• [Stated task]
Rewrite all the rows below as a numbered list, skipping any blank lines. Leave the pictures out of the list.

Saved data

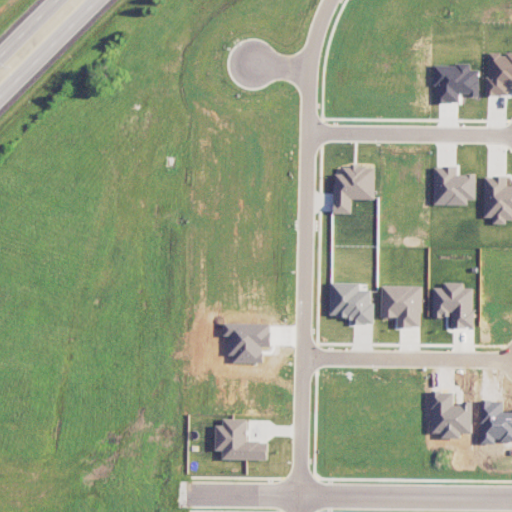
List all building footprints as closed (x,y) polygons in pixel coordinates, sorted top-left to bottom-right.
[(488,95),(509,95),(509,86),(511,86),(511,53),(488,53),(488,95)] [(479,95),(480,70),(471,70),(471,64),(436,64),(436,102),(460,103),(460,94),(479,95)] [(375,200),(375,166),(343,166),(343,174),(334,174),(334,214),(352,214),(352,199),(375,200)] [(434,204),(469,205),(469,200),(476,200),(477,174),(457,174),(458,166),(435,166),(434,204)] [(484,217),(494,217),(494,223),(508,224),(508,219),(511,219),(511,185),(507,185),(507,176),(485,176),(484,217)] [(360,283),(330,282),(330,316),(352,317),(352,324),(375,324),(375,302),(371,302),(372,290),(360,290),(360,283)] [(473,288),(464,288),(464,283),(445,283),(445,287),(434,288),(434,317),(452,316),(452,327),(474,327),(473,288)] [(383,317),(398,317),(398,327),(423,327),(422,286),(382,286),(383,317)] [(248,419),(224,419),(224,425),(217,425),(217,451),(223,451),(223,459),(268,460),(268,441),(248,441),(248,419)]
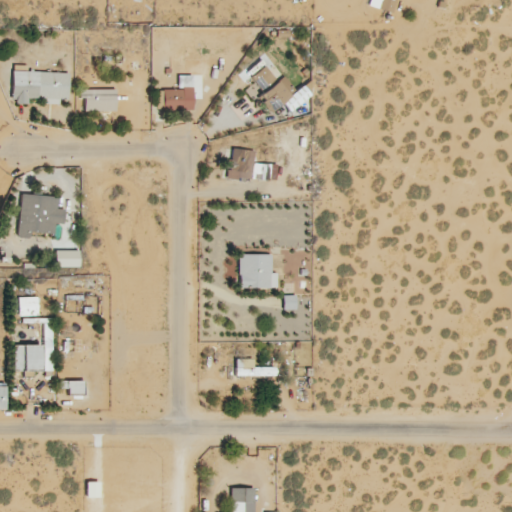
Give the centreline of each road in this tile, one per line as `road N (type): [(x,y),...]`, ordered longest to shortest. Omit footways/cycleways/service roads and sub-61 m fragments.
road 1 (residential): [(182,511),(182,143),(14,146)]
road 2 (residential): [(0,428),(511,429)]
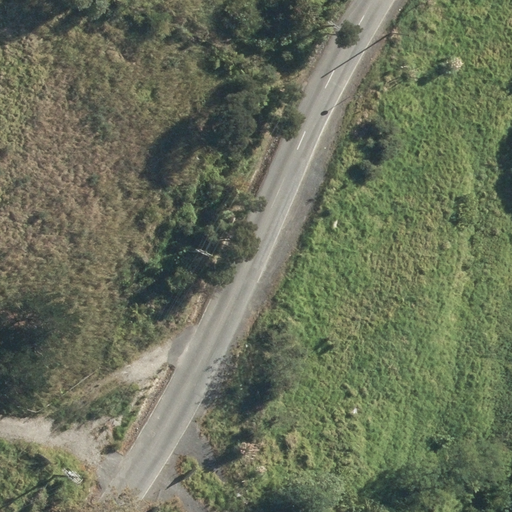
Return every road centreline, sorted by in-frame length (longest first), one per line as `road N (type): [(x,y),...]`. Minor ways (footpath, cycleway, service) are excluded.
road 1 (unclassified): [(383,0),(107,511)]
road 2 (track): [(204,333),(48,420),(0,425)]
road 3 (track): [(4,427),(85,451),(127,479)]
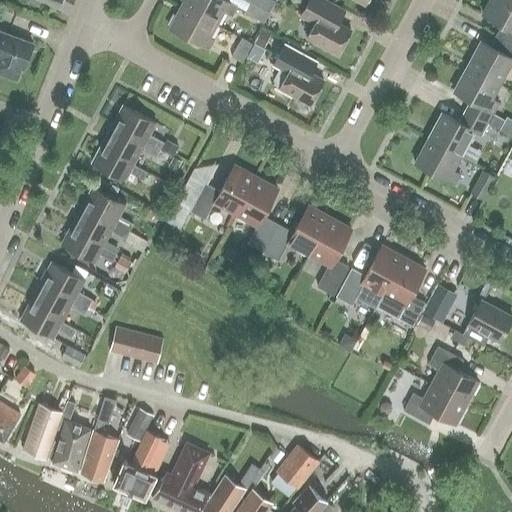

• [Exercise response]
1. List all building footprints as closed (x,y) polygons in pixel coordinates, sorted top-left to bottom-right.
2. [(488,95),(509,95),(509,86),(511,86),(511,53),(488,53),(488,95)] [(479,95),(480,70),(471,70),(471,64),(436,64),(436,102),(460,103),(460,94),(479,95)] [(375,200),(375,166),(343,166),(343,174),(334,174),(334,214),(352,214),(352,199),(375,200)] [(434,204),(469,205),(469,200),(476,200),(477,174),(457,174),(458,166),(435,166),(434,204)] [(484,217),(494,217),(494,223),(508,224),(508,219),(511,219),(511,185),(507,185),(507,176),(485,176),(484,217)] [(360,283),(330,282),(330,316),(352,317),(352,324),(375,324),(375,302),(371,302),(372,290),(360,290),(360,283)] [(473,288),(464,288),(464,283),(445,283),(445,287),(434,288),(434,317),(452,316),(452,327),(474,327),(473,288)] [(383,317),(398,317),(398,327),(423,327),(422,286),(382,286),(383,317)] [(248,419),(224,419),(224,425),(217,425),(217,451),(223,451),(223,459),(268,460),(268,441),(248,441),(248,419)]
3. Give the centreline of each road in this tile, one per line as `road N (type): [(x,y),...]`, ordered longest to shortest. Omit footways/cycleways/service roads and sub-61 m fragments.
4. road 1 (residential): [(182,511),(182,143),(14,146)]
5. road 2 (residential): [(0,428),(511,429)]
6. Return every road centreline, sorted by in-frame length (longest first), one per line as `road N (type): [(x,y),...]`. Minor ways (footpath, cycleway, service) are excluded.
7. road 1 (unclassified): [(383,0),(107,511)]
8. road 2 (track): [(204,333),(48,420),(0,425)]
9. road 3 (track): [(4,427),(85,451),(127,479)]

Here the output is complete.